* RECORDED INFORMATION:
• • • •
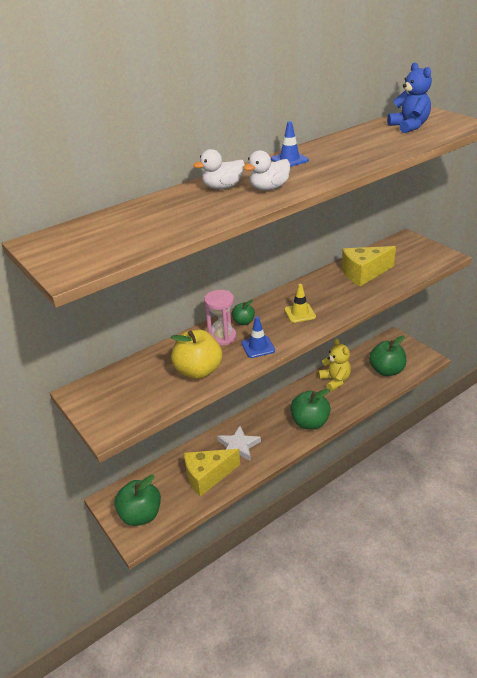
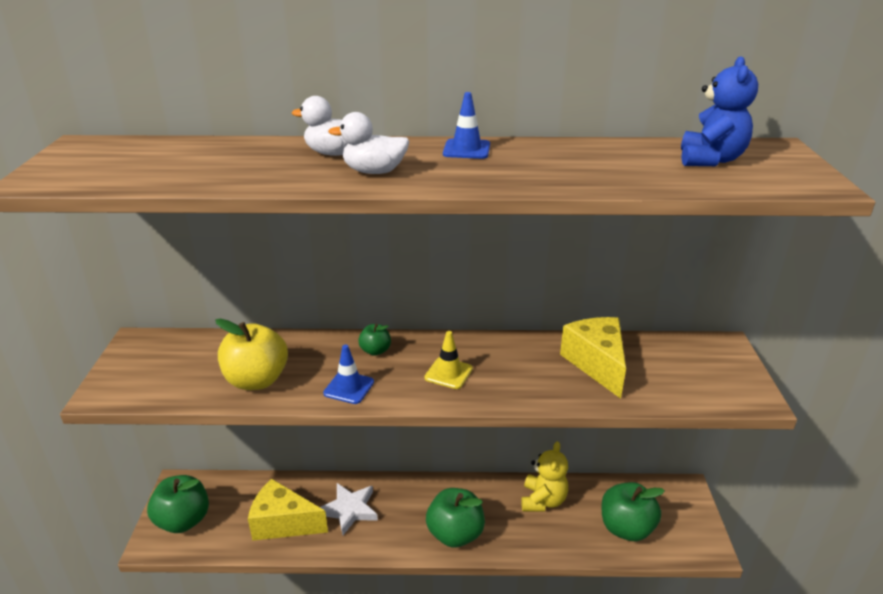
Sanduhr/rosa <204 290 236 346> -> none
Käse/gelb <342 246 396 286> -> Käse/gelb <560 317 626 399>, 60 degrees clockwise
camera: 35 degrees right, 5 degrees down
• • • •
* ABOUT THIS TASK: Repeat the full listing above exactly, with no pictures in the copy.

* EXERCISE SOLUTION:
Sanduhr/rosa <204 290 236 346> -> none
Käse/gelb <342 246 396 286> -> Käse/gelb <560 317 626 399>, 60 degrees clockwise
camera: 35 degrees right, 5 degrees down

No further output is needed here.